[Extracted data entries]

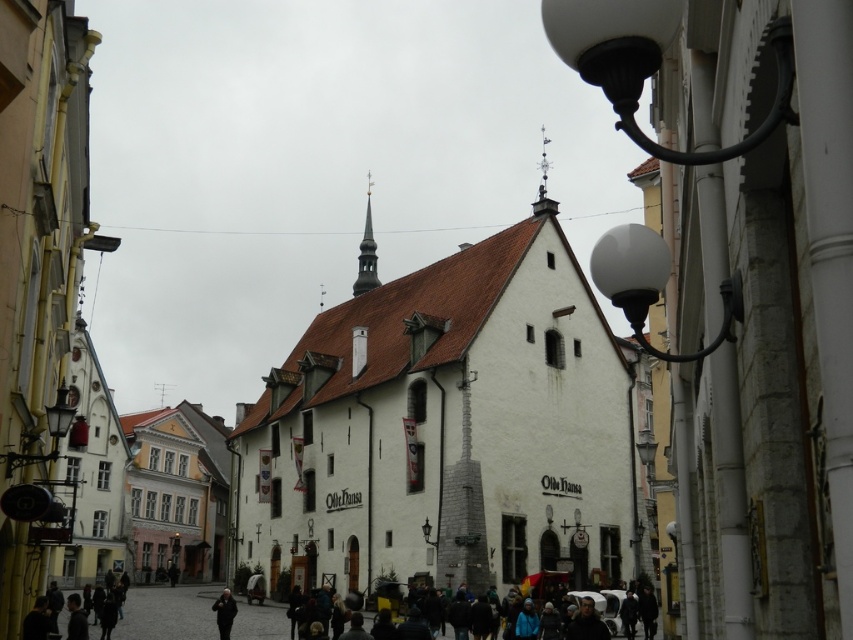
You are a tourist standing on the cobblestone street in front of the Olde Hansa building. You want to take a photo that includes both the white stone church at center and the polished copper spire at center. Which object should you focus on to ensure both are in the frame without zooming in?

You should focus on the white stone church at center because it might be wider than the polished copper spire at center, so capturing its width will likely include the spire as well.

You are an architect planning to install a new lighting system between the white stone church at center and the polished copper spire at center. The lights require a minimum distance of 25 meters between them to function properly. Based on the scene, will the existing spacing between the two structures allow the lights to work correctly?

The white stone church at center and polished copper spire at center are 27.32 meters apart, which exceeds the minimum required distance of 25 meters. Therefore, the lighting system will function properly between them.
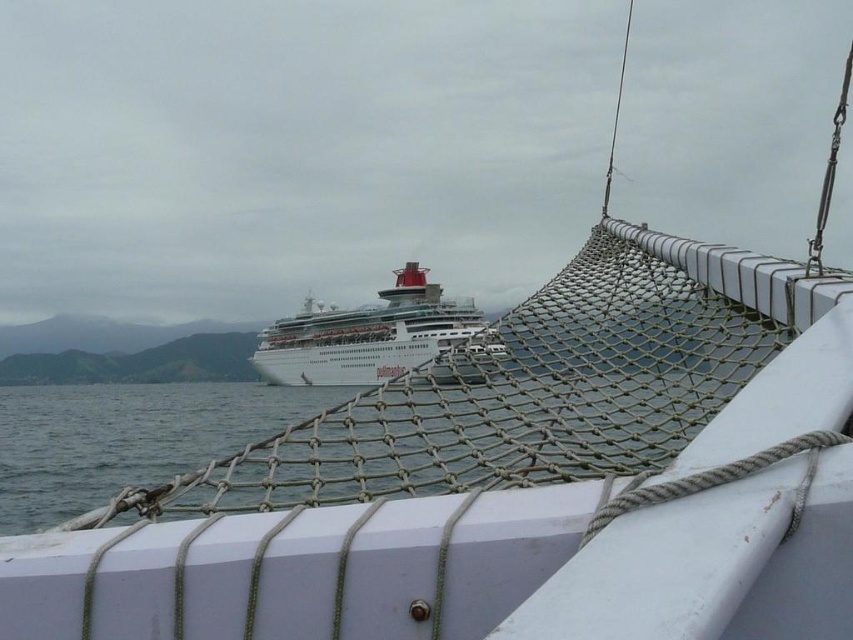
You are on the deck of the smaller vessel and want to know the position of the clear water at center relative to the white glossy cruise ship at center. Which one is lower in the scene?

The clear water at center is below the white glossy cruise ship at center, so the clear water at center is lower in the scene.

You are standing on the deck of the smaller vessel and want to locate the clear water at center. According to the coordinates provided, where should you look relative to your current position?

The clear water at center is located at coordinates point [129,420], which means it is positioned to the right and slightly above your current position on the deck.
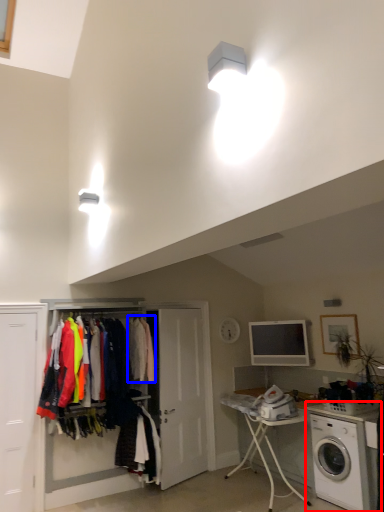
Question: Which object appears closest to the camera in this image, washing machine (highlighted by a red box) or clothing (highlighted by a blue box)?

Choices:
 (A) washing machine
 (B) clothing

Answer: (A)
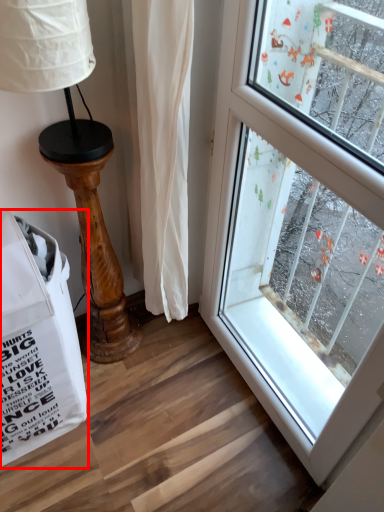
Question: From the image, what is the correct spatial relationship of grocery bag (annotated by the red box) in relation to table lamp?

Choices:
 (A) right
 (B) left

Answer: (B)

◆ **Aim**:
Update the listing above by replacing every "washing machine" with "dryer" and keeping everything else the same. Leave out the pictures.

◆ **Finished exercise**:
You are a tourist standing on the cobblestone street in front of the Olde Hansa building. You want to take a photo that includes both the white stone church at center and the polished copper spire at center. Which object should you focus on to ensure both are in the frame without zooming in?

You should focus on the white stone church at center because it might be wider than the polished copper spire at center, so capturing its width will likely include the spire as well.

You are an architect planning to install a new lighting system between the white stone church at center and the polished copper spire at center. The lights require a minimum distance of 25 meters between them to function properly. Based on the scene, will the existing spacing between the two structures allow the lights to work correctly?

The white stone church at center and polished copper spire at center are 27.32 meters apart, which exceeds the minimum required distance of 25 meters. Therefore, the lighting system will function properly between them.
You are on the deck of the smaller vessel and want to know the position of the clear water at center relative to the white glossy cruise ship at center. Which one is lower in the scene?

The clear water at center is below the white glossy cruise ship at center, so the clear water at center is lower in the scene.

You are standing on the deck of the smaller vessel and want to locate the clear water at center. According to the coordinates provided, where should you look relative to your current position?

The clear water at center is located at coordinates point [129,420], which means it is positioned to the right and slightly above your current position on the deck.
Question: Which object appears closest to the camera in this image, dryer (highlighted by a red box) or clothing (highlighted by a blue box)?

Choices:
 (A) dryer
 (B) clothing

Answer: (A)
Question: From the image, what is the correct spatial relationship of grocery bag (annotated by the red box) in relation to table lamp?

Choices:
 (A) right
 (B) left

Answer: (B)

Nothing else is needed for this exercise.